Problem requirements >> Set down the records exactly as they stand, except for any pictures, which you should omit.
====================
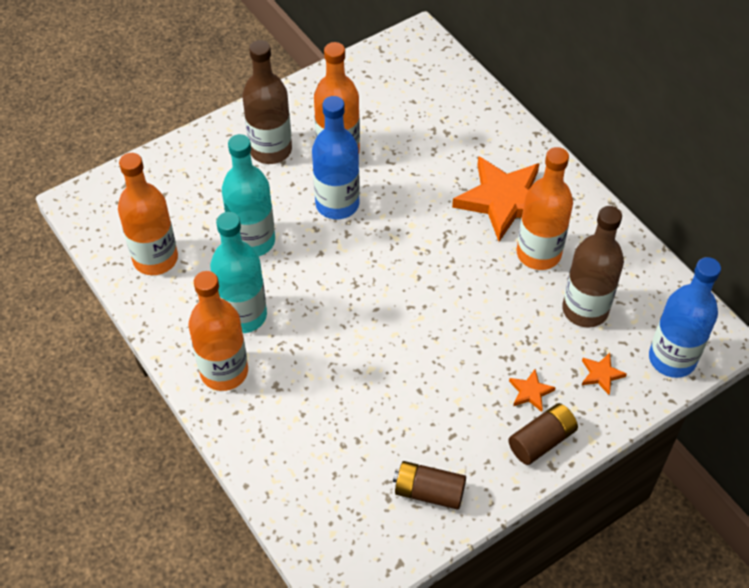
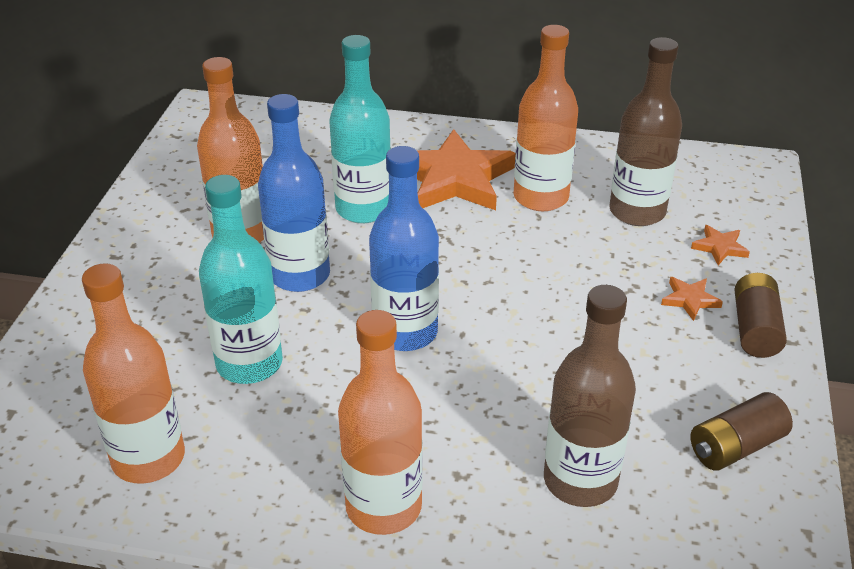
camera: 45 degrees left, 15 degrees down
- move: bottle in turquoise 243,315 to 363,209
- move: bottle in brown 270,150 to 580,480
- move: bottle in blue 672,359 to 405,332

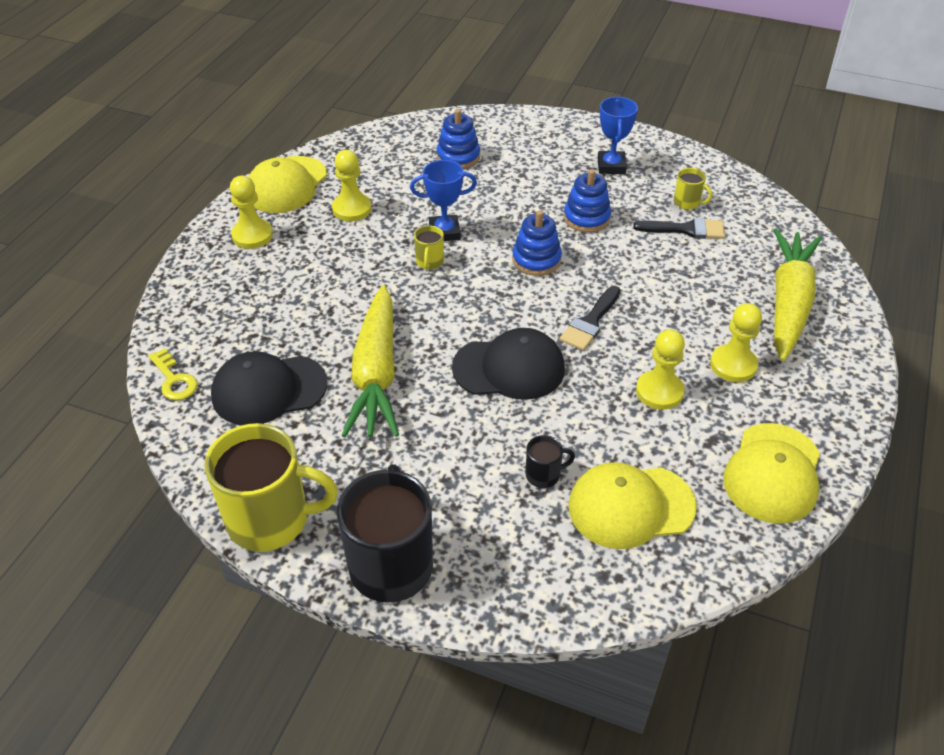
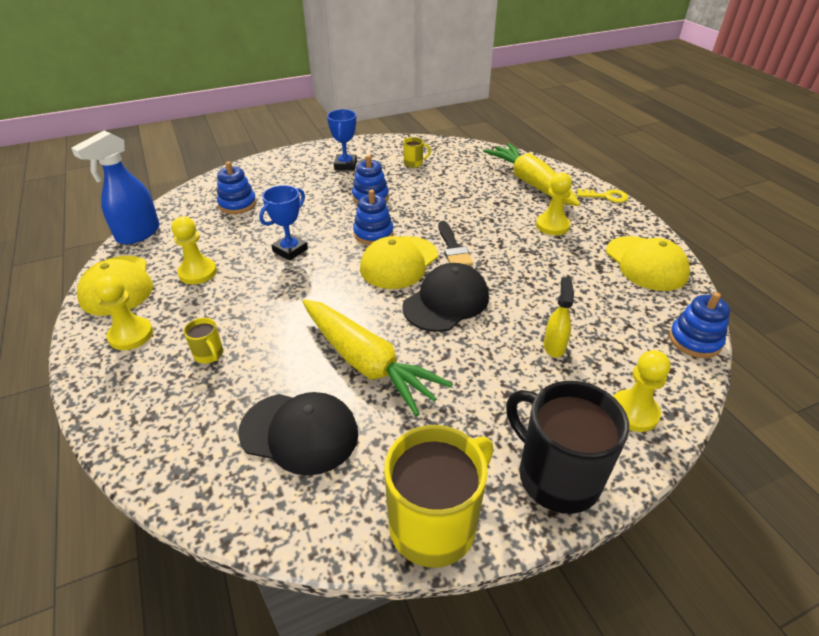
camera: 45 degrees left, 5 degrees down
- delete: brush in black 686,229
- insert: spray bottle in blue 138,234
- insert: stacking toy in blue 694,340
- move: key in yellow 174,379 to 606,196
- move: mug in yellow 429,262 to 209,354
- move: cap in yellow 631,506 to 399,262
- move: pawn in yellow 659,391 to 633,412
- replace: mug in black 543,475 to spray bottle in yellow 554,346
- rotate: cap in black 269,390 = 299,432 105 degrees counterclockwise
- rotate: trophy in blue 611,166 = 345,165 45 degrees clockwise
====================
Completed task >>
camera: 45 degrees left, 15 degrees down
- move: bottle in turquoise 243,315 to 363,209
- move: bottle in brown 270,150 to 580,480
- move: bottle in blue 672,359 to 405,332

camera: 45 degrees left, 5 degrees down
- delete: brush in black 686,229
- insert: spray bottle in blue 138,234
- insert: stacking toy in blue 694,340
- move: key in yellow 174,379 to 606,196
- move: mug in yellow 429,262 to 209,354
- move: cap in yellow 631,506 to 399,262
- move: pawn in yellow 659,391 to 633,412
- replace: mug in black 543,475 to spray bottle in yellow 554,346
- rotate: cap in black 269,390 = 299,432 105 degrees counterclockwise
- rotate: trophy in blue 611,166 = 345,165 45 degrees clockwise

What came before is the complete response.